__EXERCISE GOAL__. Between the line containing "none -> orange brick F2:F4 level 1" and the line containing "none -> white tile I6:I9 level 3" lies a run of lines; give that run again exactly, with both of those lines, and nothing else from the entries below.

<<<<

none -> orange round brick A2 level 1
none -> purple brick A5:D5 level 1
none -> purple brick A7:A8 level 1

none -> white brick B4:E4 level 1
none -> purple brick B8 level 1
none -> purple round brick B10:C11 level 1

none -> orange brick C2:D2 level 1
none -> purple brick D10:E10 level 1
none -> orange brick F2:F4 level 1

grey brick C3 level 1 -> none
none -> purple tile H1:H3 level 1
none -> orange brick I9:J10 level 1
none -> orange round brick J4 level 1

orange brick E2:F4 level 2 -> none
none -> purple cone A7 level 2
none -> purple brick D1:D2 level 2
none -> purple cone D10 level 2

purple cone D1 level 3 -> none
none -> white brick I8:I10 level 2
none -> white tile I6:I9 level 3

>>>>
<<<<

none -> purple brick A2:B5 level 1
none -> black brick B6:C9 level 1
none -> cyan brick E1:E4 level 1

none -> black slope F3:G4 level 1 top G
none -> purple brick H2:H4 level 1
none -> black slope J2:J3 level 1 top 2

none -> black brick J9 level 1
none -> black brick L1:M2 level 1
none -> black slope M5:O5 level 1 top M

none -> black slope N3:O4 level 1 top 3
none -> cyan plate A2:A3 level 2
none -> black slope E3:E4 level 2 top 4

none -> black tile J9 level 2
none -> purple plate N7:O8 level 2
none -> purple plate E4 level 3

>>>>

__TASK RESULT__.
none -> orange brick F2:F4 level 1

grey brick C3 level 1 -> none
none -> purple tile H1:H3 level 1
none -> orange brick I9:J10 level 1
none -> orange round brick J4 level 1

orange brick E2:F4 level 2 -> none
none -> purple cone A7 level 2
none -> purple brick D1:D2 level 2
none -> purple cone D10 level 2

purple cone D1 level 3 -> none
none -> white brick I8:I10 level 2
none -> white tile I6:I9 level 3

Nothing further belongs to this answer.